▶ [What to produce] Below, some lines carry pictures; leave those pictures out and retype exactly the lines from the one with "camera: 130 degrees right, 20 degrees up" through the one with "(56, 234) = (130, 426): brown".

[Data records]
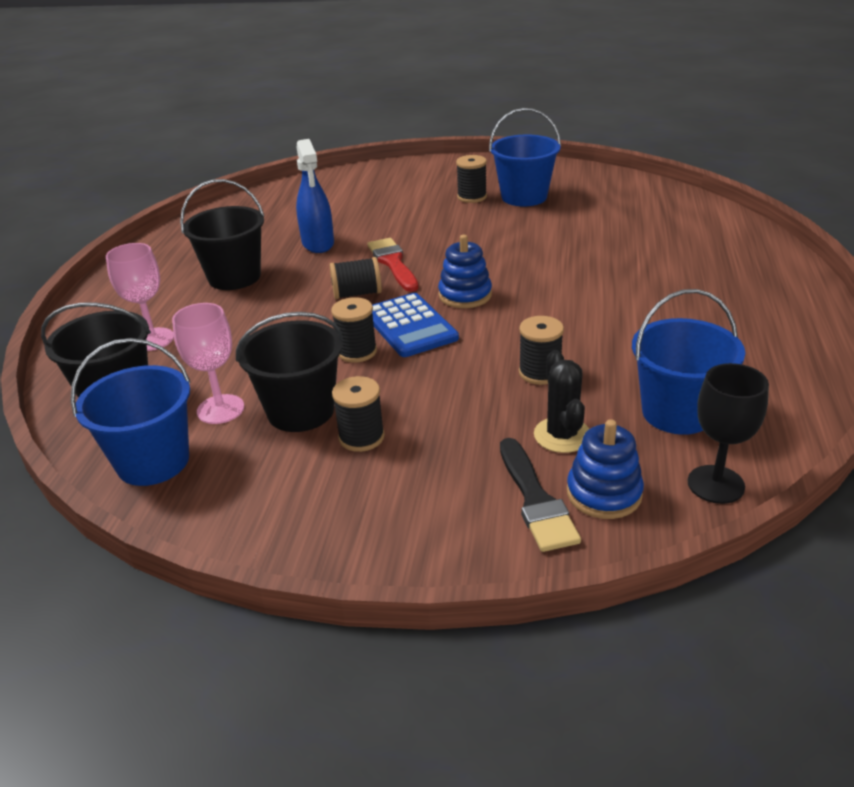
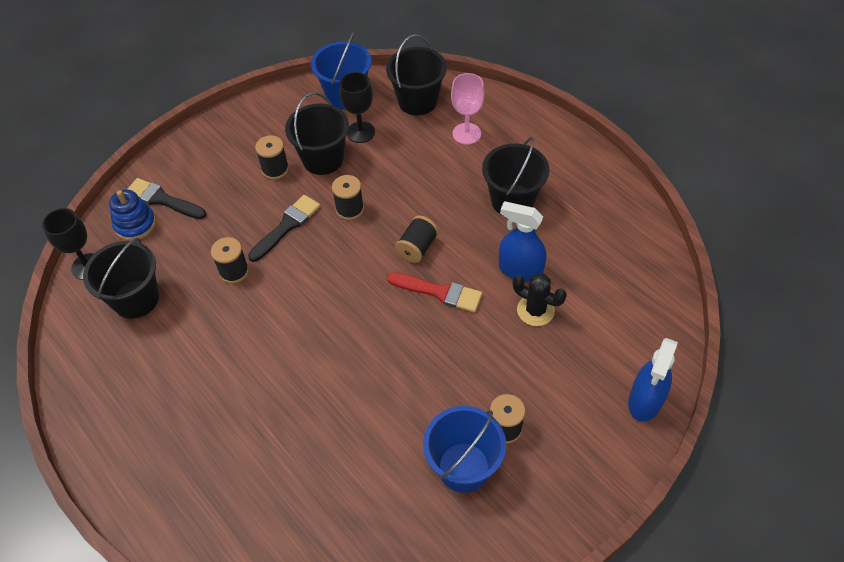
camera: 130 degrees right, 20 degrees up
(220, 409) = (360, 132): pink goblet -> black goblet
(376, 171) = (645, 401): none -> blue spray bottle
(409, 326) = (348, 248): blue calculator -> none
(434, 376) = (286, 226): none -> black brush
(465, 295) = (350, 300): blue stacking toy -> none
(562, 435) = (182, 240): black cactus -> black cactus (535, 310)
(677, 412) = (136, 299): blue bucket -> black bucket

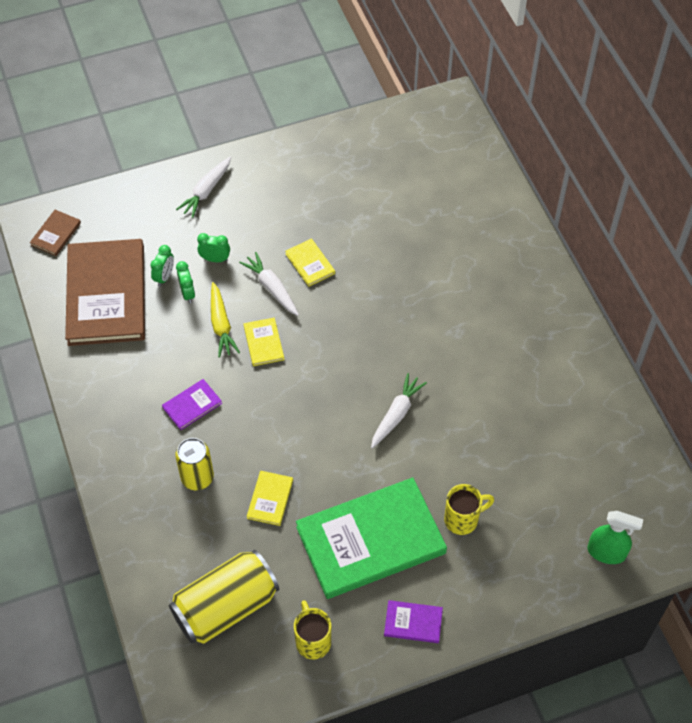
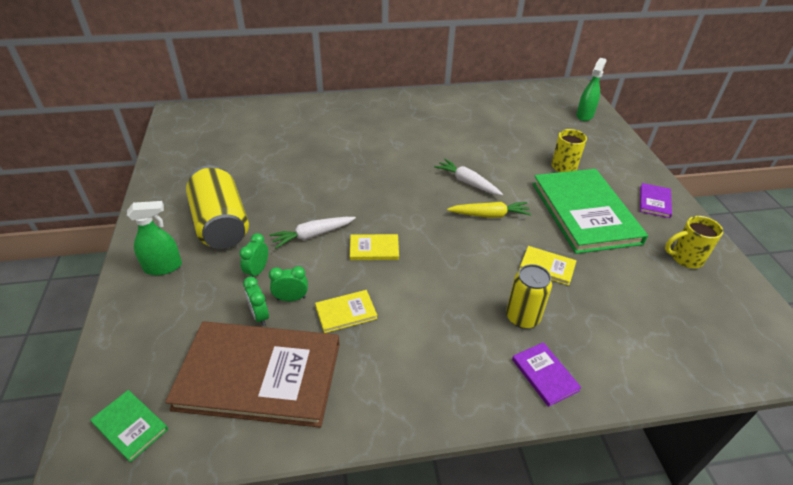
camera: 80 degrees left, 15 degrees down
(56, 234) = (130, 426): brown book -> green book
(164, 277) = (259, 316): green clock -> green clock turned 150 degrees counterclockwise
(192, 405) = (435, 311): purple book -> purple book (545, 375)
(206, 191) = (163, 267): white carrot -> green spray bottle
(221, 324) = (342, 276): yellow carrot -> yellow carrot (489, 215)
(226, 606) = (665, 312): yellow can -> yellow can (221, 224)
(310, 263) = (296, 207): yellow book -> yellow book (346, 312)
--
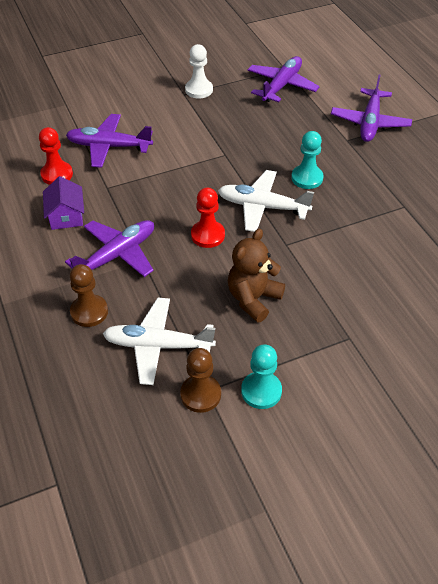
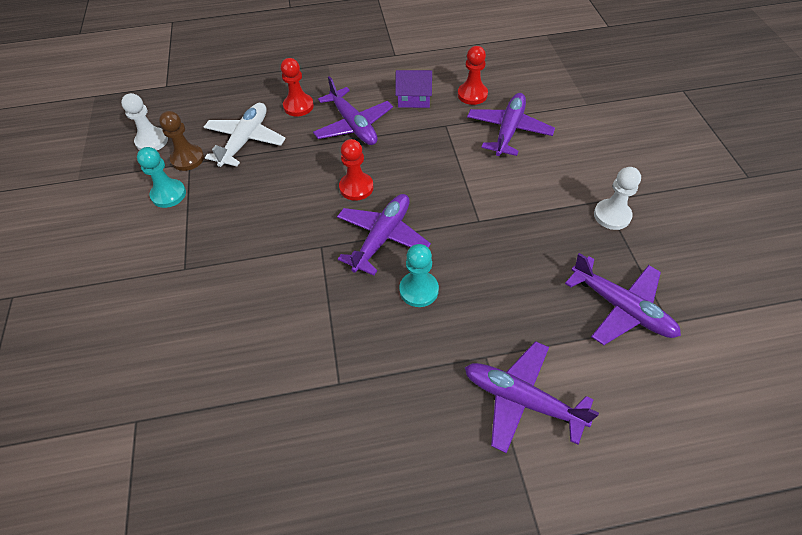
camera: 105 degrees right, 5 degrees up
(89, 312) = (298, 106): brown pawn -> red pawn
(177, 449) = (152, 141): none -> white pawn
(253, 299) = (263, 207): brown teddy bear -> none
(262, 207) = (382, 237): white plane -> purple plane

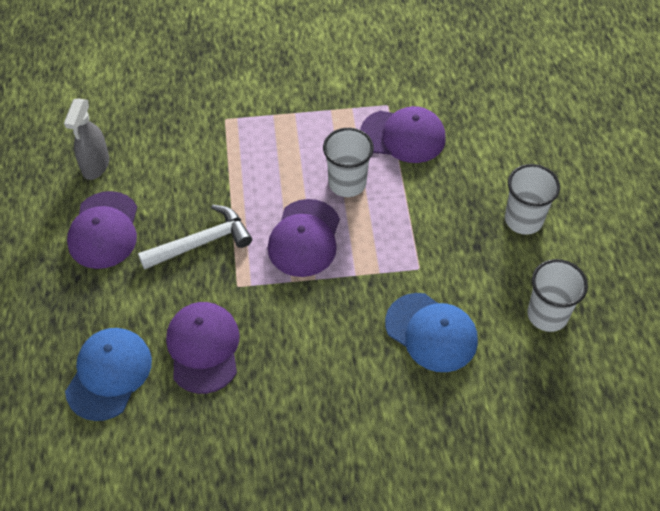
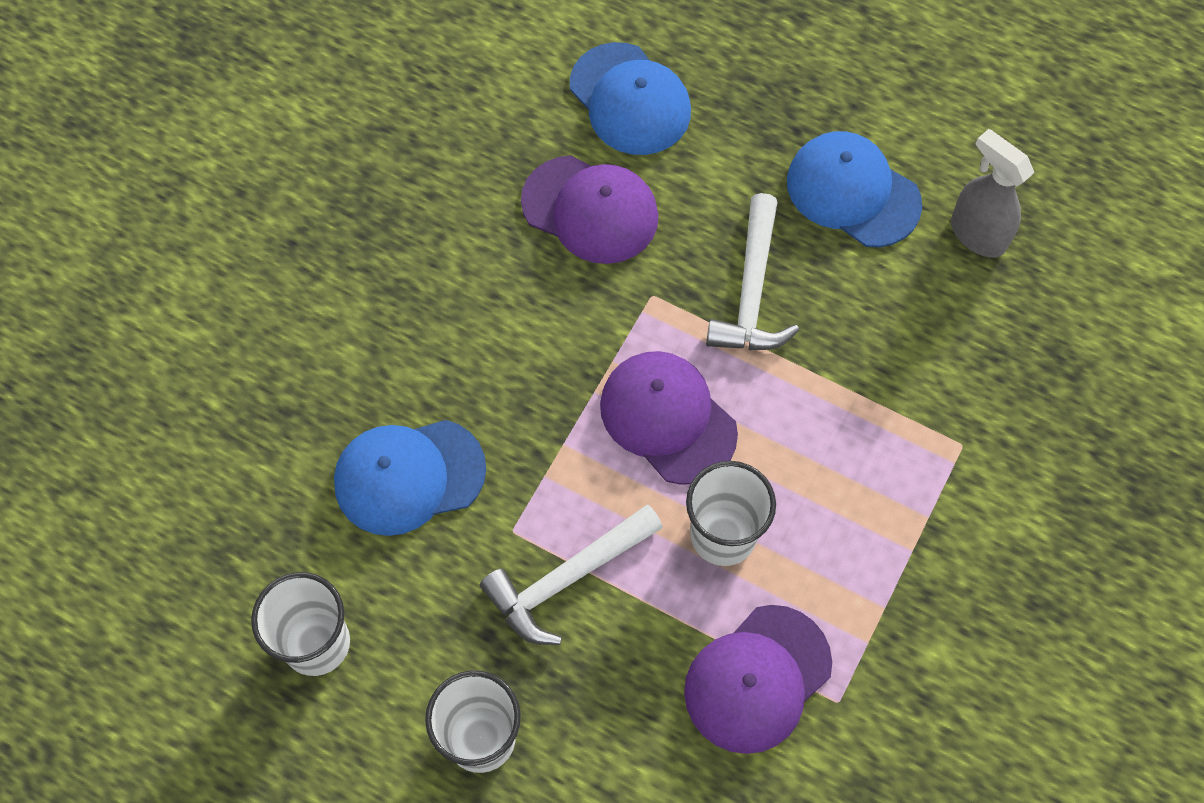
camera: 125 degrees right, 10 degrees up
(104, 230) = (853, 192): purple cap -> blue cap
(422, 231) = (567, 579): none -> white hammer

▶ [Solution for this problem]
camera: 130 degrees right, 20 degrees up
(220, 409) = (360, 132): pink goblet -> black goblet
(376, 171) = (645, 401): none -> blue spray bottle
(409, 326) = (348, 248): blue calculator -> none
(434, 376) = (286, 226): none -> black brush
(465, 295) = (350, 300): blue stacking toy -> none
(562, 435) = (182, 240): black cactus -> black cactus (535, 310)
(677, 412) = (136, 299): blue bucket -> black bucket

camera: 80 degrees left, 15 degrees down
(56, 234) = (130, 426): brown book -> green book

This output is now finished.